Scene edit records:
*** Block opens ***

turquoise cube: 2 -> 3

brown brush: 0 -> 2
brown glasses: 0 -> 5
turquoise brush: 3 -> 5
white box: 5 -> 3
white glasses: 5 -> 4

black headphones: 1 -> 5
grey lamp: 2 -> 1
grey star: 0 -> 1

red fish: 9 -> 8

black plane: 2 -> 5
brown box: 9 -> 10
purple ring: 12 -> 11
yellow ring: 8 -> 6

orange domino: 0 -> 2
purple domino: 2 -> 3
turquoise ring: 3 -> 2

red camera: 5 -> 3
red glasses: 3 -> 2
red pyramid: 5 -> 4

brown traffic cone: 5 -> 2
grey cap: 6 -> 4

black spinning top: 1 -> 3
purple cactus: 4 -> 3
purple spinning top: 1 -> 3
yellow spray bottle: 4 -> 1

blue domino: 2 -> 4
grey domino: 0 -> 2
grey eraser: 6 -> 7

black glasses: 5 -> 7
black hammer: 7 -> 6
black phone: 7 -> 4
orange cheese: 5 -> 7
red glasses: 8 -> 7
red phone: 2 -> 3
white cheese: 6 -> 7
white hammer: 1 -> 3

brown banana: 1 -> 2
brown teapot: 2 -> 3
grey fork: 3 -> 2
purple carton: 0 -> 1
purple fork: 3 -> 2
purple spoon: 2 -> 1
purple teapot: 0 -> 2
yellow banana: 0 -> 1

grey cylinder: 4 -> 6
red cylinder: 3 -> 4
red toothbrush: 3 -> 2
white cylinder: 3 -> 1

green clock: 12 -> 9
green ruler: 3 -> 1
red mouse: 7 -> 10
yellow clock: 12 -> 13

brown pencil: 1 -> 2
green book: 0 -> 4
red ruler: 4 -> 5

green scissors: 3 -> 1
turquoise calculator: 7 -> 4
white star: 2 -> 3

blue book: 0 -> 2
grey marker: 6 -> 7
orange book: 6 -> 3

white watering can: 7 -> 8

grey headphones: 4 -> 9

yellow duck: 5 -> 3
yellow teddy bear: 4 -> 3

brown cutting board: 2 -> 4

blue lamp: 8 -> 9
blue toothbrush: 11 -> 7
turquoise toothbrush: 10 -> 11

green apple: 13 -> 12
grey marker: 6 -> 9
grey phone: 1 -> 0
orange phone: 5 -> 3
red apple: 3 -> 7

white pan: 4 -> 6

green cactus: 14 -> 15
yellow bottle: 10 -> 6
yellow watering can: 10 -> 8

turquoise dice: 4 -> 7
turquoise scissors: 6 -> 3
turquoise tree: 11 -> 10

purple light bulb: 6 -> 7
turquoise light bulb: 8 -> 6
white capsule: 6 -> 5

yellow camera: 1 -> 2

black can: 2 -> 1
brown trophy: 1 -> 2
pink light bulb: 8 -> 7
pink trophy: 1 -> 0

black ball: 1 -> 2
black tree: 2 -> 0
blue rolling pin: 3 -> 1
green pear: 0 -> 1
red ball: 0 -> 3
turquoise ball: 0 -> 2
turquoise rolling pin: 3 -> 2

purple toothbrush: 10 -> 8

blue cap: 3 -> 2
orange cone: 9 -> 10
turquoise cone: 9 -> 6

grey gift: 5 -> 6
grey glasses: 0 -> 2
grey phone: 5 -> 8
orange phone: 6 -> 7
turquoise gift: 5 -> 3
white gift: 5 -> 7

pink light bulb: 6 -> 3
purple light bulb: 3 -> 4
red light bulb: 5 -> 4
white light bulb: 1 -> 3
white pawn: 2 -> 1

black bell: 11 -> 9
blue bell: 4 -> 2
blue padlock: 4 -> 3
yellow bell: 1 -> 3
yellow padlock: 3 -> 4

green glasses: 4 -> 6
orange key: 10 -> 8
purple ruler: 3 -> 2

*** Block closes ***

What the task asks | Copy every entry exactly, missing none.

Task solution |
turquoise cube: 2 -> 3

brown brush: 0 -> 2
brown glasses: 0 -> 5
turquoise brush: 3 -> 5
white box: 5 -> 3
white glasses: 5 -> 4

black headphones: 1 -> 5
grey lamp: 2 -> 1
grey star: 0 -> 1

red fish: 9 -> 8

black plane: 2 -> 5
brown box: 9 -> 10
purple ring: 12 -> 11
yellow ring: 8 -> 6

orange domino: 0 -> 2
purple domino: 2 -> 3
turquoise ring: 3 -> 2

red camera: 5 -> 3
red glasses: 3 -> 2
red pyramid: 5 -> 4

brown traffic cone: 5 -> 2
grey cap: 6 -> 4

black spinning top: 1 -> 3
purple cactus: 4 -> 3
purple spinning top: 1 -> 3
yellow spray bottle: 4 -> 1

blue domino: 2 -> 4
grey domino: 0 -> 2
grey eraser: 6 -> 7

black glasses: 5 -> 7
black hammer: 7 -> 6
black phone: 7 -> 4
orange cheese: 5 -> 7
red glasses: 8 -> 7
red phone: 2 -> 3
white cheese: 6 -> 7
white hammer: 1 -> 3

brown banana: 1 -> 2
brown teapot: 2 -> 3
grey fork: 3 -> 2
purple carton: 0 -> 1
purple fork: 3 -> 2
purple spoon: 2 -> 1
purple teapot: 0 -> 2
yellow banana: 0 -> 1

grey cylinder: 4 -> 6
red cylinder: 3 -> 4
red toothbrush: 3 -> 2
white cylinder: 3 -> 1

green clock: 12 -> 9
green ruler: 3 -> 1
red mouse: 7 -> 10
yellow clock: 12 -> 13

brown pencil: 1 -> 2
green book: 0 -> 4
red ruler: 4 -> 5

green scissors: 3 -> 1
turquoise calculator: 7 -> 4
white star: 2 -> 3

blue book: 0 -> 2
grey marker: 6 -> 7
orange book: 6 -> 3

white watering can: 7 -> 8

grey headphones: 4 -> 9

yellow duck: 5 -> 3
yellow teddy bear: 4 -> 3

brown cutting board: 2 -> 4

blue lamp: 8 -> 9
blue toothbrush: 11 -> 7
turquoise toothbrush: 10 -> 11

green apple: 13 -> 12
grey marker: 6 -> 9
grey phone: 1 -> 0
orange phone: 5 -> 3
red apple: 3 -> 7

white pan: 4 -> 6

green cactus: 14 -> 15
yellow bottle: 10 -> 6
yellow watering can: 10 -> 8

turquoise dice: 4 -> 7
turquoise scissors: 6 -> 3
turquoise tree: 11 -> 10

purple light bulb: 6 -> 7
turquoise light bulb: 8 -> 6
white capsule: 6 -> 5

yellow camera: 1 -> 2

black can: 2 -> 1
brown trophy: 1 -> 2
pink light bulb: 8 -> 7
pink trophy: 1 -> 0

black ball: 1 -> 2
black tree: 2 -> 0
blue rolling pin: 3 -> 1
green pear: 0 -> 1
red ball: 0 -> 3
turquoise ball: 0 -> 2
turquoise rolling pin: 3 -> 2

purple toothbrush: 10 -> 8

blue cap: 3 -> 2
orange cone: 9 -> 10
turquoise cone: 9 -> 6

grey gift: 5 -> 6
grey glasses: 0 -> 2
grey phone: 5 -> 8
orange phone: 6 -> 7
turquoise gift: 5 -> 3
white gift: 5 -> 7

pink light bulb: 6 -> 3
purple light bulb: 3 -> 4
red light bulb: 5 -> 4
white light bulb: 1 -> 3
white pawn: 2 -> 1

black bell: 11 -> 9
blue bell: 4 -> 2
blue padlock: 4 -> 3
yellow bell: 1 -> 3
yellow padlock: 3 -> 4

green glasses: 4 -> 6
orange key: 10 -> 8
purple ruler: 3 -> 2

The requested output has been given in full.